### [ACTIVITY]
Print the listing in its entirety and exactly, leaving out images.

### [PROVIDED DATA]

* * * *

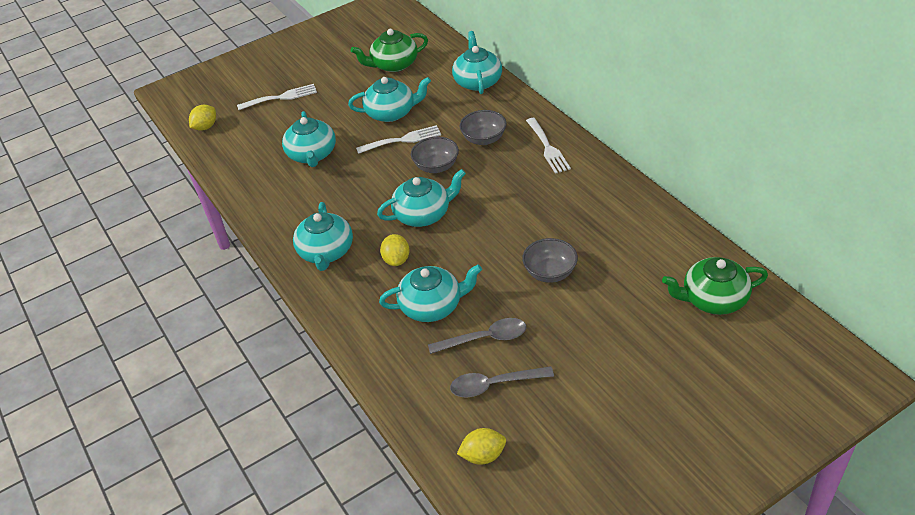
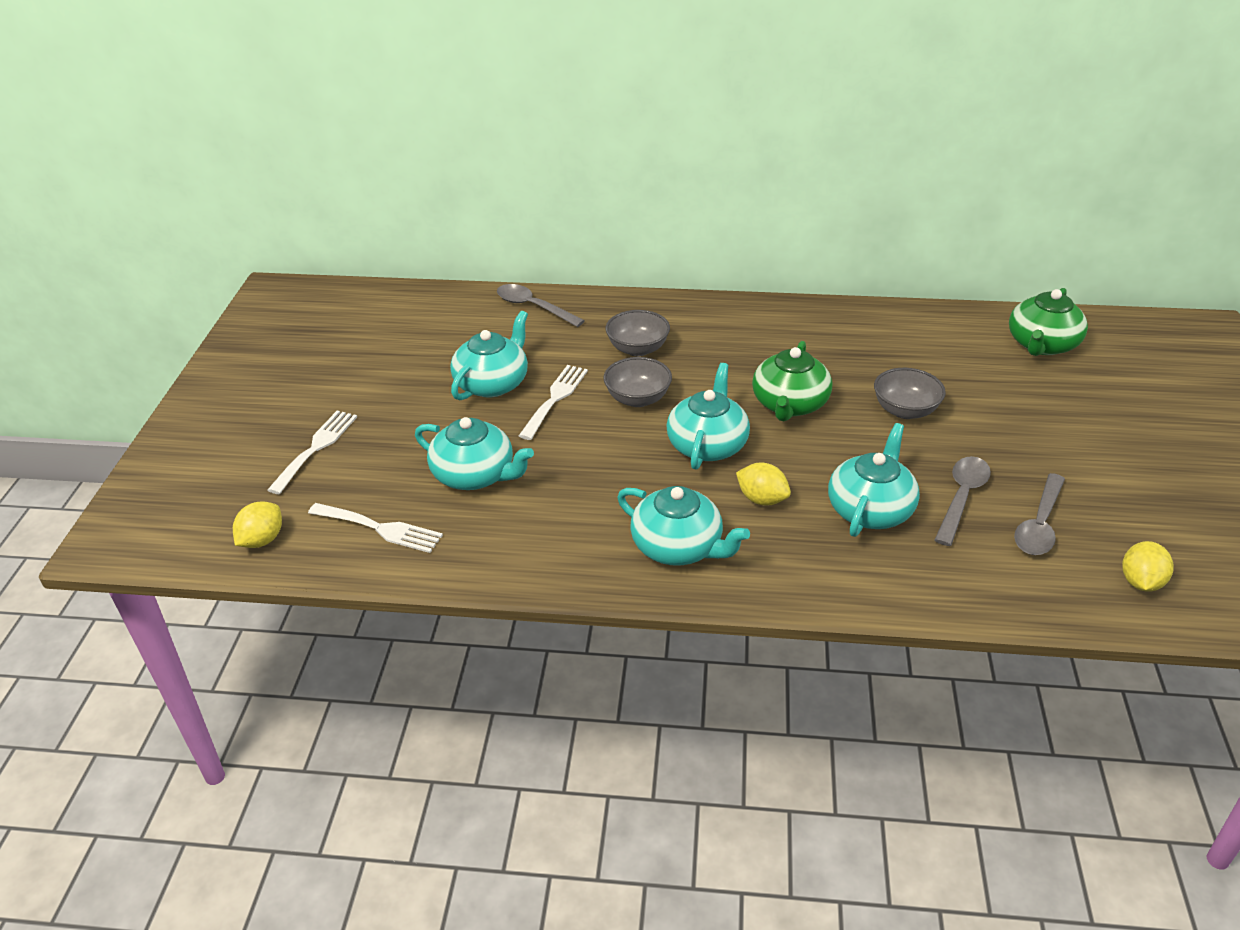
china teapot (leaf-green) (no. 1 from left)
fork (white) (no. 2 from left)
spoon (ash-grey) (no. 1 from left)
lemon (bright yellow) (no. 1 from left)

* * * *

### [RESPONSE AREA]
china teapot (leaf-green) (no. 1 from left)
fork (white) (no. 2 from left)
spoon (ash-grey) (no. 1 from left)
lemon (bright yellow) (no. 1 from left)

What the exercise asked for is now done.